> [Assignment]:
Read the records and write them out again exactly.

Spatial reasoning data:
--- START ---

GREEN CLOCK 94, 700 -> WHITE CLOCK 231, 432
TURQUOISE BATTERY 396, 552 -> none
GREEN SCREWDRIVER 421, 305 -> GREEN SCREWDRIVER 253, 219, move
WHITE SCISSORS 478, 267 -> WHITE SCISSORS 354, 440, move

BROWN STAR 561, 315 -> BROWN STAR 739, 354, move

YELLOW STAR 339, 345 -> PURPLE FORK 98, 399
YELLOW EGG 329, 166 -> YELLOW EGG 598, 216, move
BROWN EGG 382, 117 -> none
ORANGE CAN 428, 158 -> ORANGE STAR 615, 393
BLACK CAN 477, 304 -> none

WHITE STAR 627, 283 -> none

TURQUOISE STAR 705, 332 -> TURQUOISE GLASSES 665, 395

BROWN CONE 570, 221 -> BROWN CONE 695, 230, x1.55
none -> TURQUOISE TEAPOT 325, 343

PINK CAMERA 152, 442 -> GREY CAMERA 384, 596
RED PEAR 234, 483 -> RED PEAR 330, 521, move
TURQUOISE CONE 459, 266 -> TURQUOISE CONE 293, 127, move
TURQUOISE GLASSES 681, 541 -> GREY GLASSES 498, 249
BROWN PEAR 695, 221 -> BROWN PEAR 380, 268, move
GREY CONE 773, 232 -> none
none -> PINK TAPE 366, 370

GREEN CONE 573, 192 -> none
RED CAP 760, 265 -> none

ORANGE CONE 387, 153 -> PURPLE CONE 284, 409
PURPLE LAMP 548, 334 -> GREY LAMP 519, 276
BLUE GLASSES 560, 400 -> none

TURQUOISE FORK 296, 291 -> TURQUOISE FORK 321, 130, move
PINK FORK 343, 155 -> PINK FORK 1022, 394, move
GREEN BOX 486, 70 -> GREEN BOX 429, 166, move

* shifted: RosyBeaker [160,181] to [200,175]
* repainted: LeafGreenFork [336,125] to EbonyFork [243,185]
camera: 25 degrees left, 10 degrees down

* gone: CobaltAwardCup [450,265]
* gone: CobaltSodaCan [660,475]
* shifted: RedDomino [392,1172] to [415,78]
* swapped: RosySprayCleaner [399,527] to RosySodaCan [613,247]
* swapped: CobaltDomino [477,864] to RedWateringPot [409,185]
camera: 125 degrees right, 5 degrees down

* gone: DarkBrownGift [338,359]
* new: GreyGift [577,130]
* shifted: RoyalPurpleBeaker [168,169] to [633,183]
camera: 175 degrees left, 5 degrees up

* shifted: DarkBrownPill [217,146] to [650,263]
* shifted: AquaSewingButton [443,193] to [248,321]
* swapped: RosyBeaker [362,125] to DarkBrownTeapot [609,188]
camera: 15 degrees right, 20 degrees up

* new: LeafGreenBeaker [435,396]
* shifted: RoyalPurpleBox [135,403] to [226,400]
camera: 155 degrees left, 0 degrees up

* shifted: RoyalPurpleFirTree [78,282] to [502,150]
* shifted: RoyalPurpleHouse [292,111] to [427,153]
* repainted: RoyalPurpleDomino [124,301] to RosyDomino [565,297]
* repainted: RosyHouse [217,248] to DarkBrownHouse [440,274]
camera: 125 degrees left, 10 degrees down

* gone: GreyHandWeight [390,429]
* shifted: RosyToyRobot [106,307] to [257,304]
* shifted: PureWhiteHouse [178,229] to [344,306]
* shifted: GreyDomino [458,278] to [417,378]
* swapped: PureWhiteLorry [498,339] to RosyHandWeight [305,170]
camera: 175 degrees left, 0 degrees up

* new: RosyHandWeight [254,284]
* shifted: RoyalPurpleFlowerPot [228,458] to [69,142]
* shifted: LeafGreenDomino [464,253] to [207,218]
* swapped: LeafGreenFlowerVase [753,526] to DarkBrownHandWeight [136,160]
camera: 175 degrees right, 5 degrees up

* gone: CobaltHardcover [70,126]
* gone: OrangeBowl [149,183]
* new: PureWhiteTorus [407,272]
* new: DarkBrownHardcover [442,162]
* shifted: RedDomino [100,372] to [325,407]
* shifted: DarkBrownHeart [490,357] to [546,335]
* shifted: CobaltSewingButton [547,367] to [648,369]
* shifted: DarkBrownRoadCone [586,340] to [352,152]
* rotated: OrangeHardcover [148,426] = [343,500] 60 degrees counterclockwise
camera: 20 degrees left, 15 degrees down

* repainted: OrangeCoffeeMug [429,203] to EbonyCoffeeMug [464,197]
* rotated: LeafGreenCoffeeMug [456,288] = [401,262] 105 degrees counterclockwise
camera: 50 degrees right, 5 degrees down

--- END ---

> [Response below]:
GREEN CLOCK 94, 700 -> WHITE CLOCK 231, 432
TURQUOISE BATTERY 396, 552 -> none
GREEN SCREWDRIVER 421, 305 -> GREEN SCREWDRIVER 253, 219, move
WHITE SCISSORS 478, 267 -> WHITE SCISSORS 354, 440, move

BROWN STAR 561, 315 -> BROWN STAR 739, 354, move

YELLOW STAR 339, 345 -> PURPLE FORK 98, 399
YELLOW EGG 329, 166 -> YELLOW EGG 598, 216, move
BROWN EGG 382, 117 -> none
ORANGE CAN 428, 158 -> ORANGE STAR 615, 393
BLACK CAN 477, 304 -> none

WHITE STAR 627, 283 -> none

TURQUOISE STAR 705, 332 -> TURQUOISE GLASSES 665, 395

BROWN CONE 570, 221 -> BROWN CONE 695, 230, x1.55
none -> TURQUOISE TEAPOT 325, 343

PINK CAMERA 152, 442 -> GREY CAMERA 384, 596
RED PEAR 234, 483 -> RED PEAR 330, 521, move
TURQUOISE CONE 459, 266 -> TURQUOISE CONE 293, 127, move
TURQUOISE GLASSES 681, 541 -> GREY GLASSES 498, 249
BROWN PEAR 695, 221 -> BROWN PEAR 380, 268, move
GREY CONE 773, 232 -> none
none -> PINK TAPE 366, 370

GREEN CONE 573, 192 -> none
RED CAP 760, 265 -> none

ORANGE CONE 387, 153 -> PURPLE CONE 284, 409
PURPLE LAMP 548, 334 -> GREY LAMP 519, 276
BLUE GLASSES 560, 400 -> none

TURQUOISE FORK 296, 291 -> TURQUOISE FORK 321, 130, move
PINK FORK 343, 155 -> PINK FORK 1022, 394, move
GREEN BOX 486, 70 -> GREEN BOX 429, 166, move

* shifted: RosyBeaker [160,181] to [200,175]
* repainted: LeafGreenFork [336,125] to EbonyFork [243,185]
camera: 25 degrees left, 10 degrees down

* gone: CobaltAwardCup [450,265]
* gone: CobaltSodaCan [660,475]
* shifted: RedDomino [392,1172] to [415,78]
* swapped: RosySprayCleaner [399,527] to RosySodaCan [613,247]
* swapped: CobaltDomino [477,864] to RedWateringPot [409,185]
camera: 125 degrees right, 5 degrees down

* gone: DarkBrownGift [338,359]
* new: GreyGift [577,130]
* shifted: RoyalPurpleBeaker [168,169] to [633,183]
camera: 175 degrees left, 5 degrees up

* shifted: DarkBrownPill [217,146] to [650,263]
* shifted: AquaSewingButton [443,193] to [248,321]
* swapped: RosyBeaker [362,125] to DarkBrownTeapot [609,188]
camera: 15 degrees right, 20 degrees up

* new: LeafGreenBeaker [435,396]
* shifted: RoyalPurpleBox [135,403] to [226,400]
camera: 155 degrees left, 0 degrees up

* shifted: RoyalPurpleFirTree [78,282] to [502,150]
* shifted: RoyalPurpleHouse [292,111] to [427,153]
* repainted: RoyalPurpleDomino [124,301] to RosyDomino [565,297]
* repainted: RosyHouse [217,248] to DarkBrownHouse [440,274]
camera: 125 degrees left, 10 degrees down

* gone: GreyHandWeight [390,429]
* shifted: RosyToyRobot [106,307] to [257,304]
* shifted: PureWhiteHouse [178,229] to [344,306]
* shifted: GreyDomino [458,278] to [417,378]
* swapped: PureWhiteLorry [498,339] to RosyHandWeight [305,170]
camera: 175 degrees left, 0 degrees up

* new: RosyHandWeight [254,284]
* shifted: RoyalPurpleFlowerPot [228,458] to [69,142]
* shifted: LeafGreenDomino [464,253] to [207,218]
* swapped: LeafGreenFlowerVase [753,526] to DarkBrownHandWeight [136,160]
camera: 175 degrees right, 5 degrees up

* gone: CobaltHardcover [70,126]
* gone: OrangeBowl [149,183]
* new: PureWhiteTorus [407,272]
* new: DarkBrownHardcover [442,162]
* shifted: RedDomino [100,372] to [325,407]
* shifted: DarkBrownHeart [490,357] to [546,335]
* shifted: CobaltSewingButton [547,367] to [648,369]
* shifted: DarkBrownRoadCone [586,340] to [352,152]
* rotated: OrangeHardcover [148,426] = [343,500] 60 degrees counterclockwise
camera: 20 degrees left, 15 degrees down

* repainted: OrangeCoffeeMug [429,203] to EbonyCoffeeMug [464,197]
* rotated: LeafGreenCoffeeMug [456,288] = [401,262] 105 degrees counterclockwise
camera: 50 degrees right, 5 degrees down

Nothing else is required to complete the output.